Pictures within the data are to be left out; everything else must be reproduced exactly.

++++ MATERIAL FOR THIS TASK

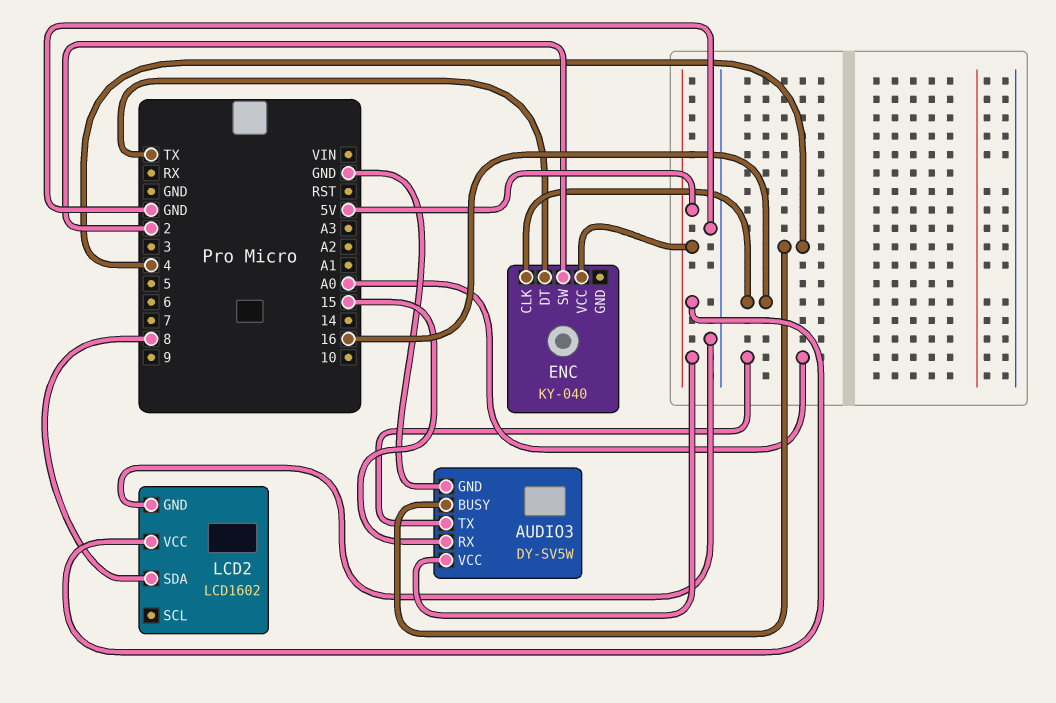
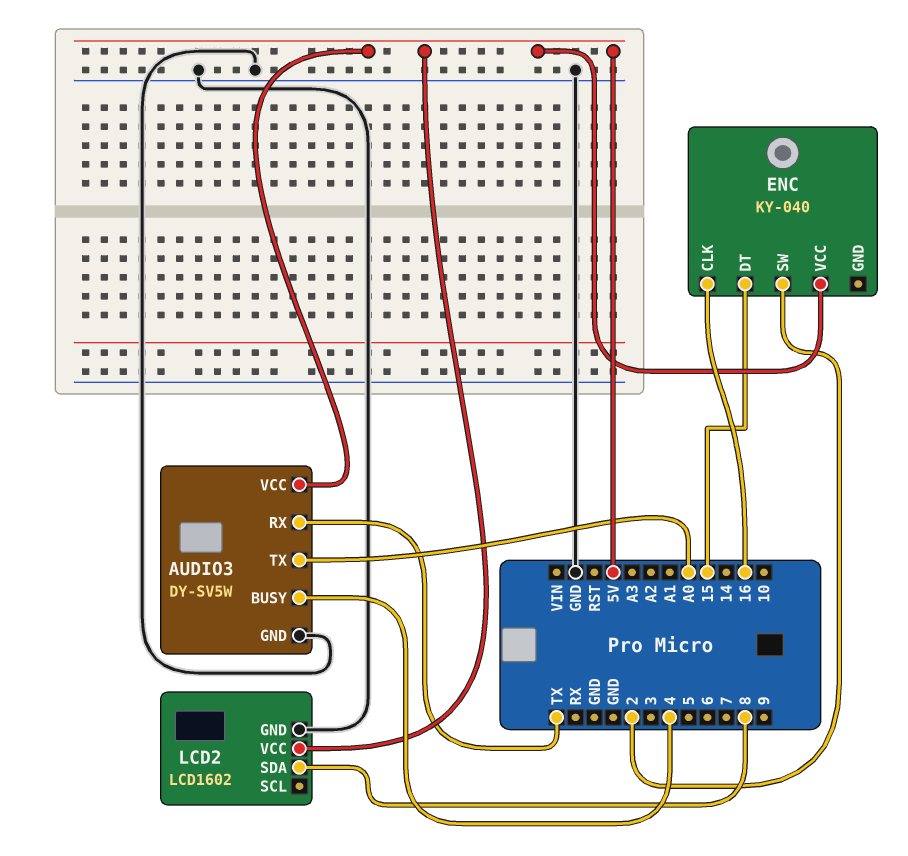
AUDIO3 pin RX: 15 -> TX
ENC pin DT: TX -> 15

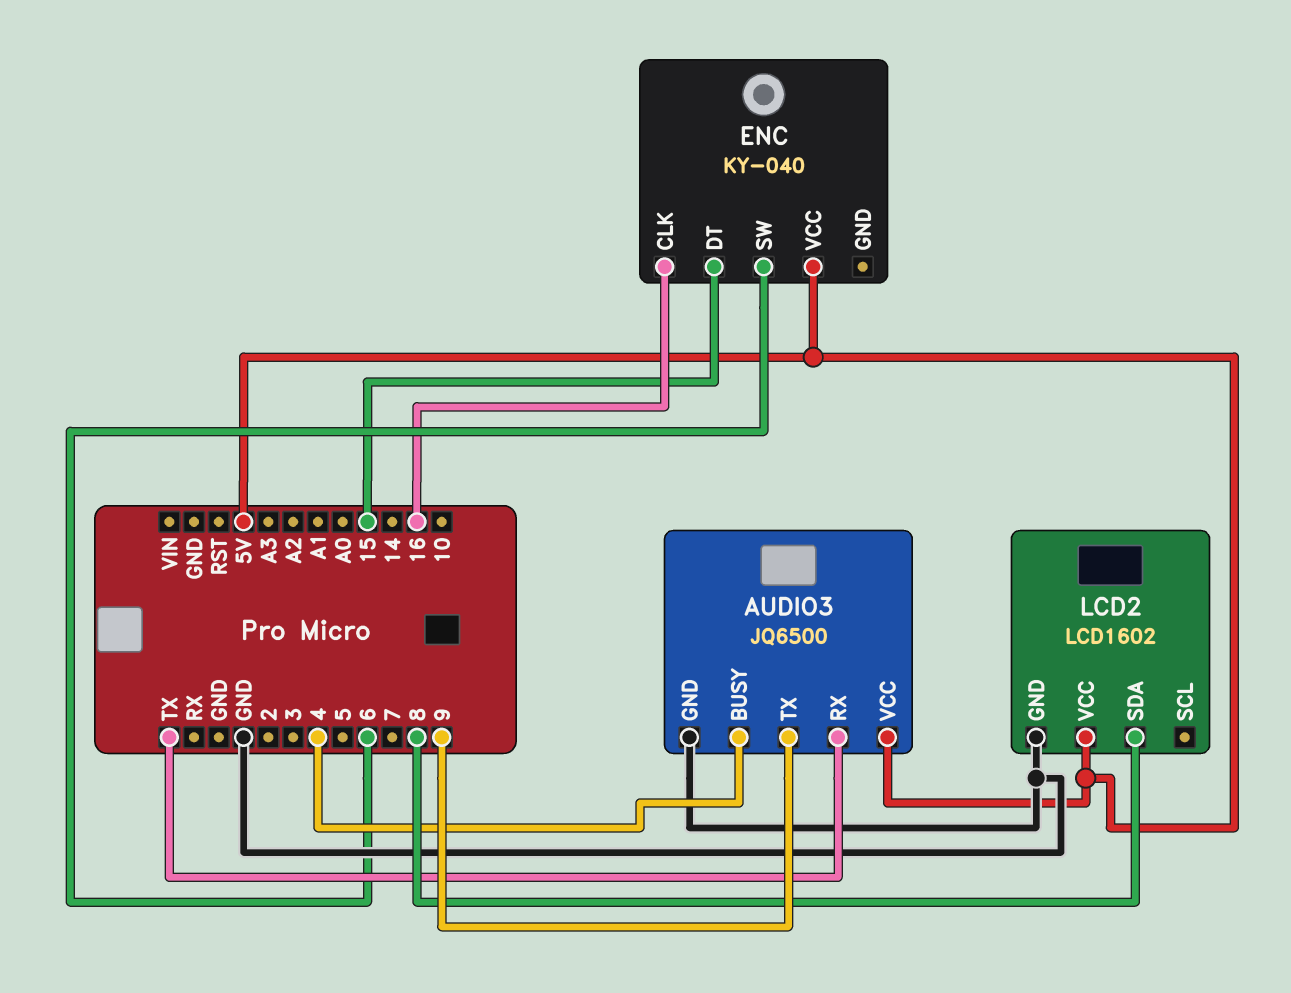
AUDIO3: DY-SV5W -> JQ6500
AUDIO3 pin TX: A0 -> 9
ENC pin SW: 2 -> 6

++++++++

TASK SOLUTION:
AUDIO3 pin RX: 15 -> TX
ENC pin DT: TX -> 15

AUDIO3: DY-SV5W -> JQ6500
AUDIO3 pin TX: A0 -> 9
ENC pin SW: 2 -> 6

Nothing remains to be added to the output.